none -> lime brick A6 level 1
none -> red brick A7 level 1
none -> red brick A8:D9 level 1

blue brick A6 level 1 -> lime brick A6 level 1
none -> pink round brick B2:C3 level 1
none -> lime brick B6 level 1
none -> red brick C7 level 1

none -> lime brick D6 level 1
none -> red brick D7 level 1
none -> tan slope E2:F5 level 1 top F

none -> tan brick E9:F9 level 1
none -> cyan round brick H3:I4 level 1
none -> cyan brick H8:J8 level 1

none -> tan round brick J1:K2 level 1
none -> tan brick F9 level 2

---

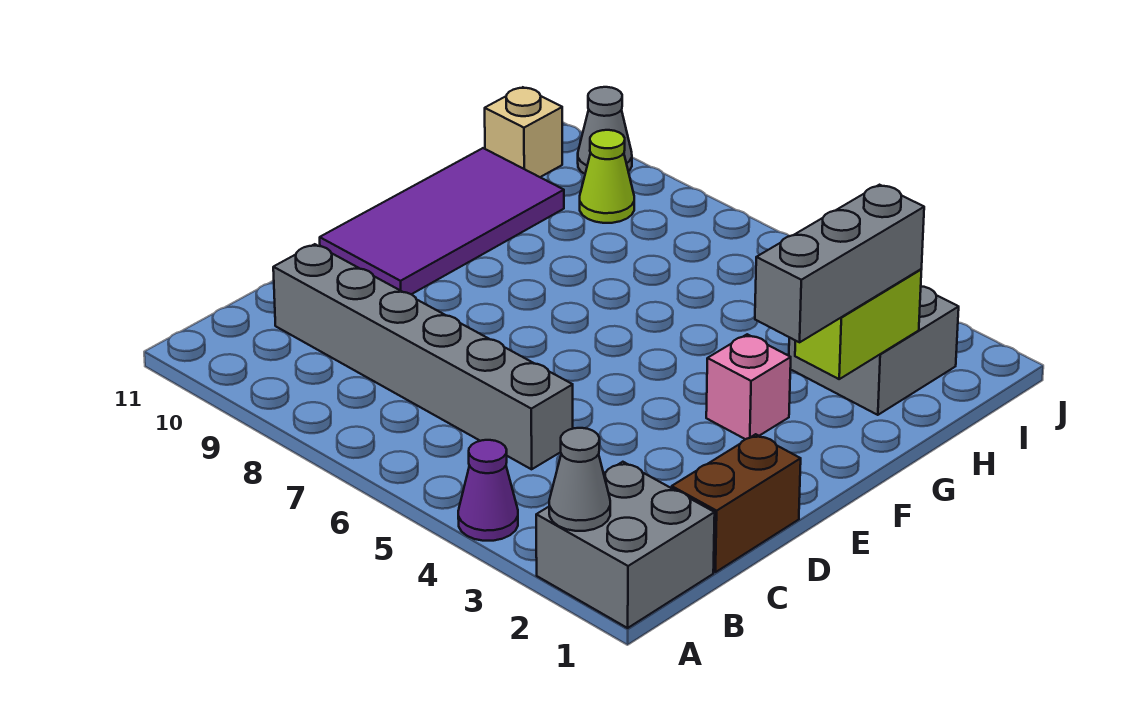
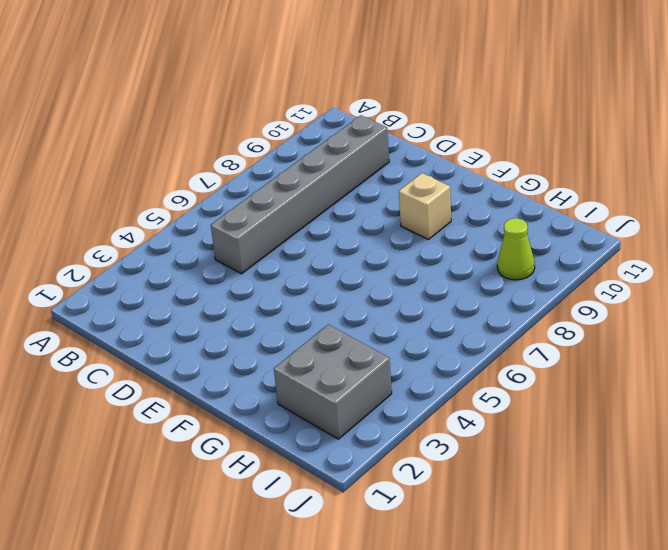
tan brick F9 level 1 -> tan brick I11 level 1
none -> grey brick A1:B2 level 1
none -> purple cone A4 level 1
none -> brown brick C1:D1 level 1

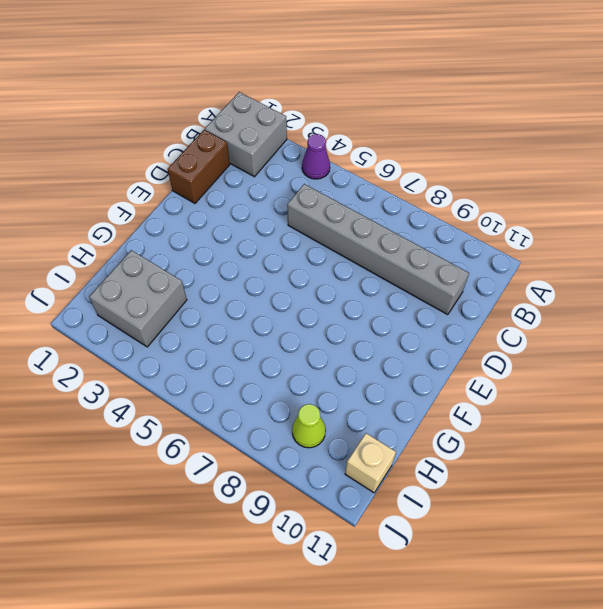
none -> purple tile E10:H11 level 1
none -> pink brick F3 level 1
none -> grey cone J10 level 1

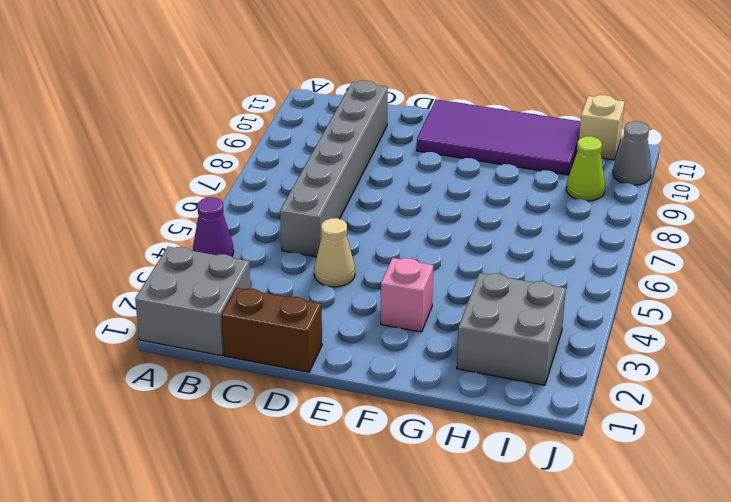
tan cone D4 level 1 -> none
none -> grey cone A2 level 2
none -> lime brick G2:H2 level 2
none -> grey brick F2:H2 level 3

Directions for this task – Retype exactly, and only, the lines above from the one where "none -> lime brick A6 level 1" occurs up to and including the one where "none -> tan brick F9 level 2" occurs.

Task response –
none -> lime brick A6 level 1
none -> red brick A7 level 1
none -> red brick A8:D9 level 1

blue brick A6 level 1 -> lime brick A6 level 1
none -> pink round brick B2:C3 level 1
none -> lime brick B6 level 1
none -> red brick C7 level 1

none -> lime brick D6 level 1
none -> red brick D7 level 1
none -> tan slope E2:F5 level 1 top F

none -> tan brick E9:F9 level 1
none -> cyan round brick H3:I4 level 1
none -> cyan brick H8:J8 level 1

none -> tan round brick J1:K2 level 1
none -> tan brick F9 level 2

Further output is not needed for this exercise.